• EXERCISE MATERIALS:

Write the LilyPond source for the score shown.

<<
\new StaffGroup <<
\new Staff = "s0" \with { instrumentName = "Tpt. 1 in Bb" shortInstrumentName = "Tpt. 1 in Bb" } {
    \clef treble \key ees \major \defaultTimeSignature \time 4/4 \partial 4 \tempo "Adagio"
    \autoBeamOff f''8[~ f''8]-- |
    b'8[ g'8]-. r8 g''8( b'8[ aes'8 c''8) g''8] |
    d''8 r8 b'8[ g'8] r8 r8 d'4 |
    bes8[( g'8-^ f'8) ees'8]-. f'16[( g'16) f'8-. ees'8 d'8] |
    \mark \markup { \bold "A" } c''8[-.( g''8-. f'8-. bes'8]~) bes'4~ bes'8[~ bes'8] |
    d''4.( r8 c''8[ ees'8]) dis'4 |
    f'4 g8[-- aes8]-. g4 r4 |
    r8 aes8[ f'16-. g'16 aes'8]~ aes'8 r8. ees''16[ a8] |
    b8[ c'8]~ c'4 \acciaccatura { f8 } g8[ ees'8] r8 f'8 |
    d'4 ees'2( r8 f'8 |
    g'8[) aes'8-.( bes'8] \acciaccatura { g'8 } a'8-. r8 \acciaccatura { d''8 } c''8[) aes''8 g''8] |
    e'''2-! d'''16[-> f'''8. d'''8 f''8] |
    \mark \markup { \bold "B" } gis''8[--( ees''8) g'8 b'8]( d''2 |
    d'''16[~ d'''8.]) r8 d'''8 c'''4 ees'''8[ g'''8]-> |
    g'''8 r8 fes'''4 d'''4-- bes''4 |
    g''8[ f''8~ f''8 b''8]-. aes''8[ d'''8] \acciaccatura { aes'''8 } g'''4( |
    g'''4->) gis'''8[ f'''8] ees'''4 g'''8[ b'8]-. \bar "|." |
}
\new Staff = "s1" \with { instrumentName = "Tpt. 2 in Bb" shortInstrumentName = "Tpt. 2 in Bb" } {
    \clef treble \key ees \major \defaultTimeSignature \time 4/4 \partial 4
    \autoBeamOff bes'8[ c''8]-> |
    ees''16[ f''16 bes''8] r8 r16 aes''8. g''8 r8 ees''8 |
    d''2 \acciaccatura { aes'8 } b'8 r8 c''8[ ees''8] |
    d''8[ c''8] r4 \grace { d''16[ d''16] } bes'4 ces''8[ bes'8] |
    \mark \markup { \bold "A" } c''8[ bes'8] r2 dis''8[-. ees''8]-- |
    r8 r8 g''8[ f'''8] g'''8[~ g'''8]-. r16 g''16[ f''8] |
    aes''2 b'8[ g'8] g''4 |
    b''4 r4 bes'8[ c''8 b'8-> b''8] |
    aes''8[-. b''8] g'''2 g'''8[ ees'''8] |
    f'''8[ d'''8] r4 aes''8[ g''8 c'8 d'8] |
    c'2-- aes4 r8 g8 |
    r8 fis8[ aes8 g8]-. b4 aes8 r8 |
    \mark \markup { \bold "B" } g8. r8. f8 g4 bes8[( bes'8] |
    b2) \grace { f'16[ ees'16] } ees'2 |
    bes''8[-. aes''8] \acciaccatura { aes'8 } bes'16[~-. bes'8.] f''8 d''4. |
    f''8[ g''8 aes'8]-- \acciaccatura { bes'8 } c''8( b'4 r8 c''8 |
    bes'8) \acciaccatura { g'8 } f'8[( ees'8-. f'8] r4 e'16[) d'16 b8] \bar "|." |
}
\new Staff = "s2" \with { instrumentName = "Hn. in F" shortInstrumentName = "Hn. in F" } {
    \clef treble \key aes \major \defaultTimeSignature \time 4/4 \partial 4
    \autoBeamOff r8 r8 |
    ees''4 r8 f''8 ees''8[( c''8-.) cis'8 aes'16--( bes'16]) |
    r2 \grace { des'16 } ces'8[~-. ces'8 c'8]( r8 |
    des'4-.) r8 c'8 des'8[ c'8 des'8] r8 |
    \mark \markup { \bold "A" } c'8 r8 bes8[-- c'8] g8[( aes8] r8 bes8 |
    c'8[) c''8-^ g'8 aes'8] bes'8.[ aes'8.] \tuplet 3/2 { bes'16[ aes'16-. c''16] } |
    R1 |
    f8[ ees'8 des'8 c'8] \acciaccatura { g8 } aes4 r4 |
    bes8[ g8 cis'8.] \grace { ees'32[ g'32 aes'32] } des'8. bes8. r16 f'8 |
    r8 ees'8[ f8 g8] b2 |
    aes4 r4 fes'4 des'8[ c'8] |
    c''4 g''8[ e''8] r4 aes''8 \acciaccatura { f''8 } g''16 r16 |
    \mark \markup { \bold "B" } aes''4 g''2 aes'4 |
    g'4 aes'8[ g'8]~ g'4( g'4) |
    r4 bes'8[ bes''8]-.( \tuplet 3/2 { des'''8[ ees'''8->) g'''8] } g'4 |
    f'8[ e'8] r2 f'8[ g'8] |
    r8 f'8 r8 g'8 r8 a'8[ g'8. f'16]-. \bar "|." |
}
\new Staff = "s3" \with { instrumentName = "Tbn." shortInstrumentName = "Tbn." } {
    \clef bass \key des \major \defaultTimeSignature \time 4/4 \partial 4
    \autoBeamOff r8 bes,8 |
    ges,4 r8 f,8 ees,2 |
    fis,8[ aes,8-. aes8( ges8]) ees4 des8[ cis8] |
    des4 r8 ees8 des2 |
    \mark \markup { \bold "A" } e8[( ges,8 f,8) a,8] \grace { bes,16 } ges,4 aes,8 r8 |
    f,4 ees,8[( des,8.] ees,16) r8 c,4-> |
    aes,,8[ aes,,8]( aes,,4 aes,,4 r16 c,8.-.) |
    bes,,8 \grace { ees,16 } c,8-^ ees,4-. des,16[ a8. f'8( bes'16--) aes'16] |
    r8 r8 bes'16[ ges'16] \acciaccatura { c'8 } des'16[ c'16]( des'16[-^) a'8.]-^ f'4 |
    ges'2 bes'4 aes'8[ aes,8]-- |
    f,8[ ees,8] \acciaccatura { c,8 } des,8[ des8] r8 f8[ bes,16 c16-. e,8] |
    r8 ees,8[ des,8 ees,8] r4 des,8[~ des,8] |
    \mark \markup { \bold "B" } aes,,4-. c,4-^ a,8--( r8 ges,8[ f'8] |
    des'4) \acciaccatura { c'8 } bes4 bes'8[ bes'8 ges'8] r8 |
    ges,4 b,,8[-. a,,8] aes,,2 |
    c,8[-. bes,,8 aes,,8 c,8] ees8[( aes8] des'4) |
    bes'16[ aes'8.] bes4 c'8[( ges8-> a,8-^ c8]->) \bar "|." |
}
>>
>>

• SHORT TASK:
List each line in the rows above that contains the string "shortInstrumentName".

• RESPONSE:
\new Staff = "s0" \with { instrumentName = "Tpt. 1 in Bb" shortInstrumentName = "Tpt. 1 in Bb" } {
\new Staff = "s1" \with { instrumentName = "Tpt. 2 in Bb" shortInstrumentName = "Tpt. 2 in Bb" } {
\new Staff = "s2" \with { instrumentName = "Hn. in F" shortInstrumentName = "Hn. in F" } {
\new Staff = "s3" \with { instrumentName = "Tbn." shortInstrumentName = "Tbn." } {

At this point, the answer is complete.